[Given records]
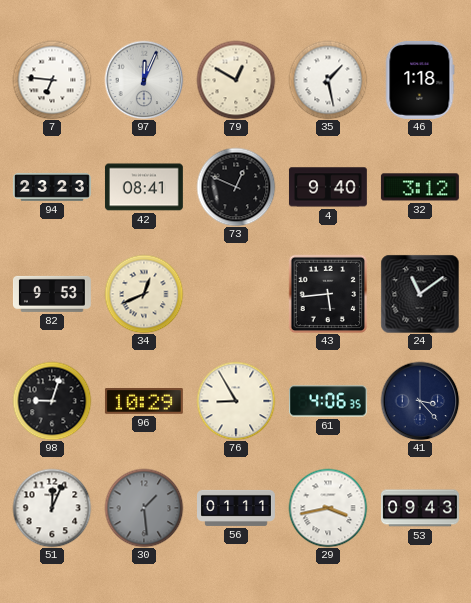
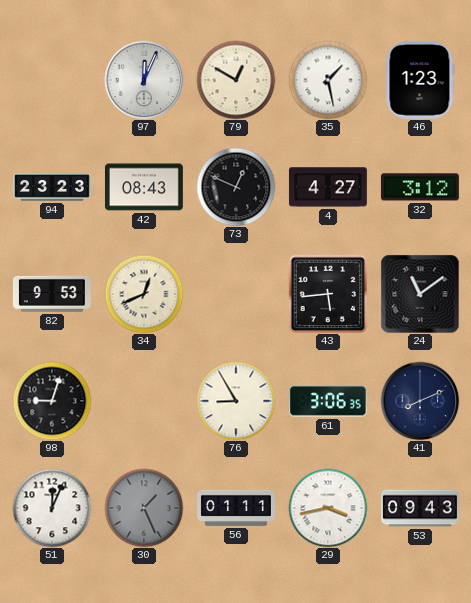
7: 6:46 -> none
46: 1:18 -> 1:23
42: 08:41 -> 08:43
4: 9:40 -> 4:27
96: 10:29 -> none
61: 4:06 -> 3:06
41: 3:23 -> 8:11
30: 1:29 -> 1:26
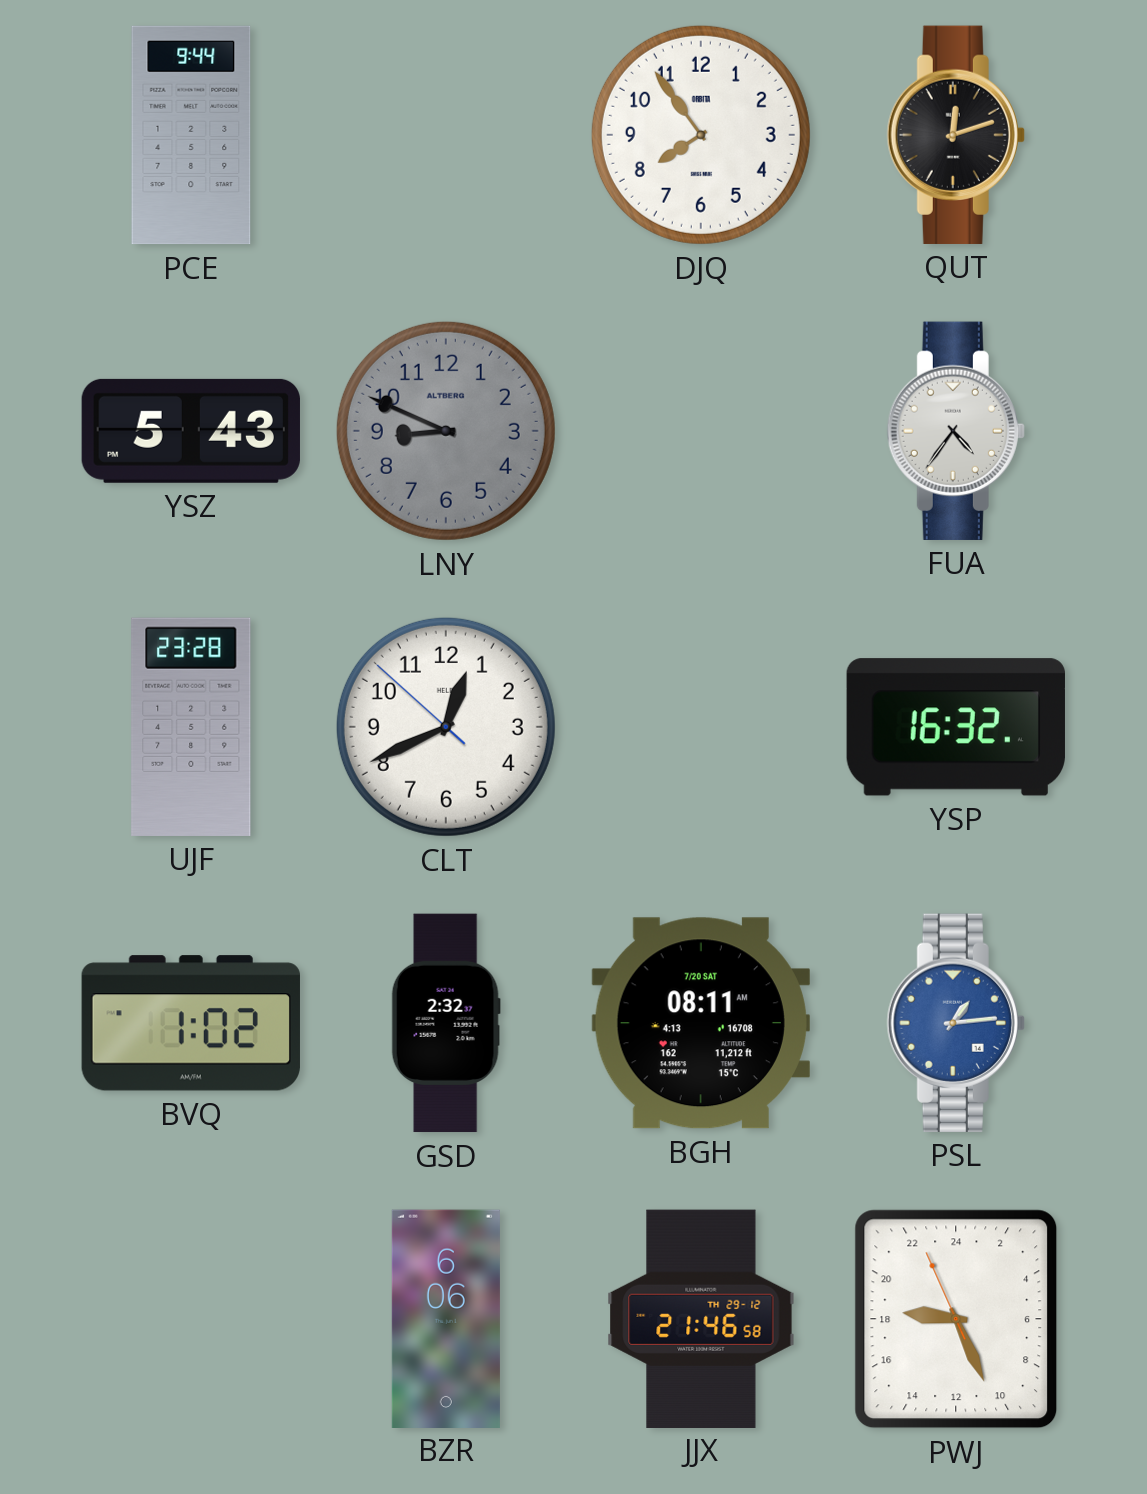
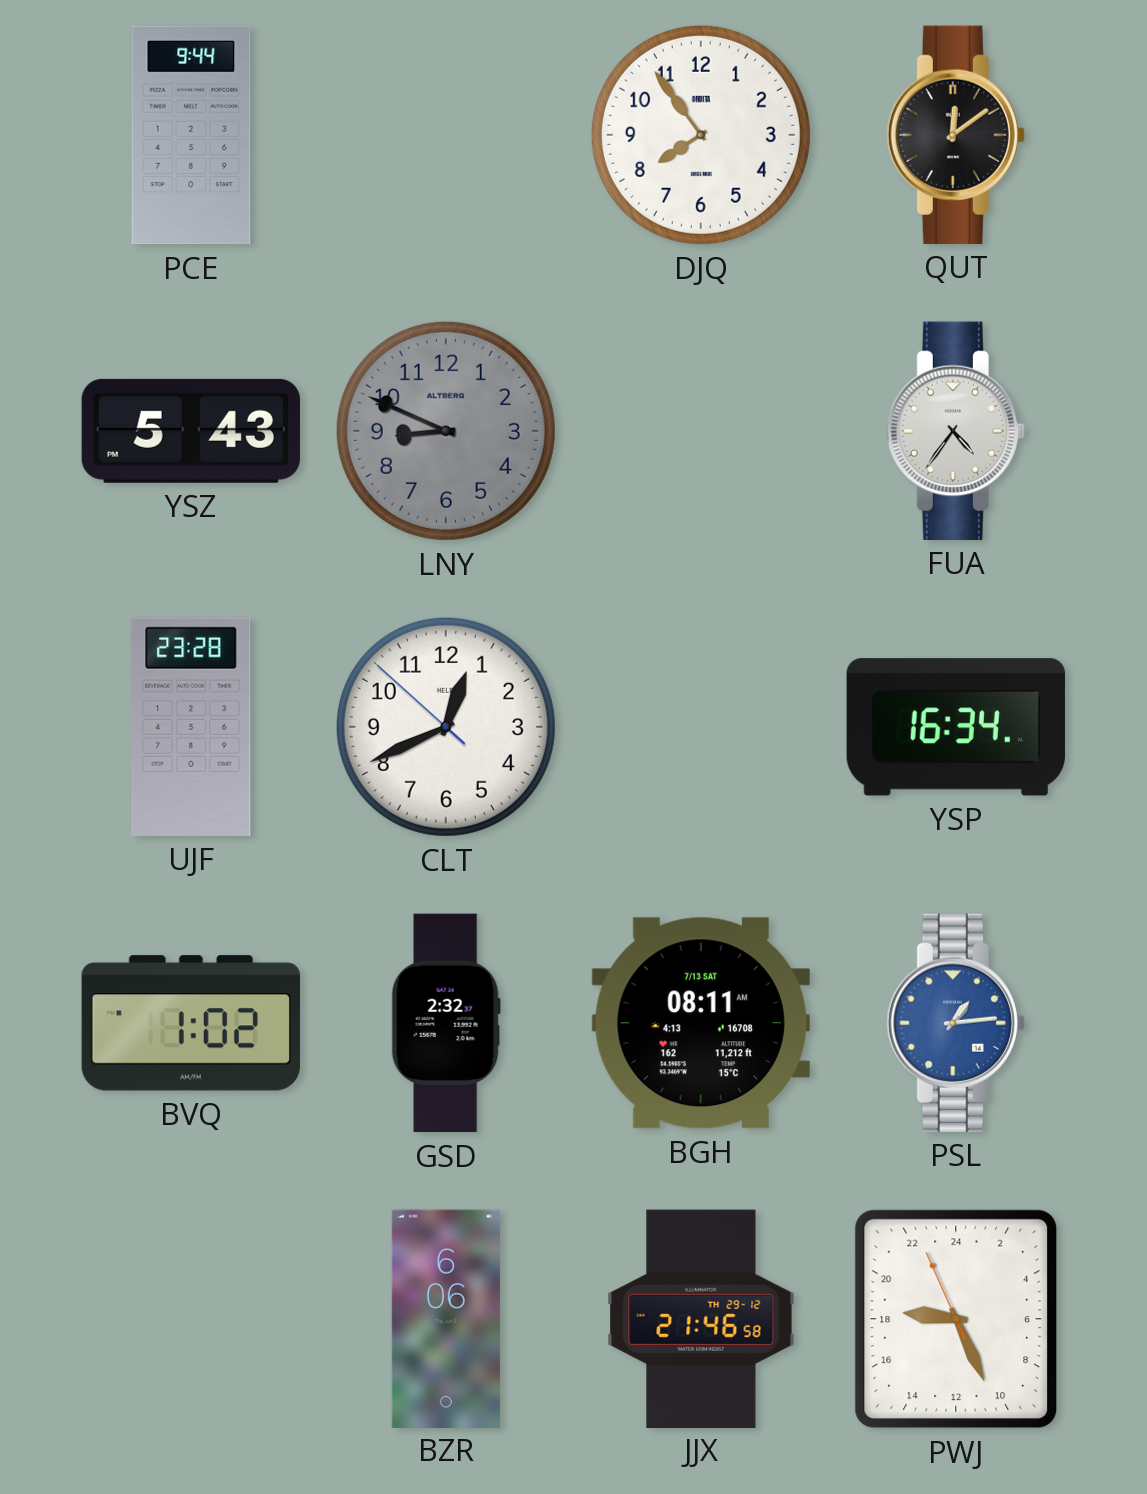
QUT: 12:12 -> 12:09
YSP: 16:32 -> 16:34
BGH date: 7/20 SAT -> 7/13 SAT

[Your instructions] Give the lines in these records as a JSON list of strings, one string per line, with blank lines left out. Leave the pictures out of the answer.

[Task solution]
[
  "7: 6:46 -> none",
  "46: 1:18 -> 1:23",
  "42: 08:41 -> 08:43",
  "4: 9:40 -> 4:27",
  "96: 10:29 -> none",
  "61: 4:06 -> 3:06",
  "41: 3:23 -> 8:11",
  "30: 1:29 -> 1:26",
  "QUT: 12:12 -> 12:09",
  "YSP: 16:32 -> 16:34",
  "BGH date: 7/20 SAT -> 7/13 SAT"
]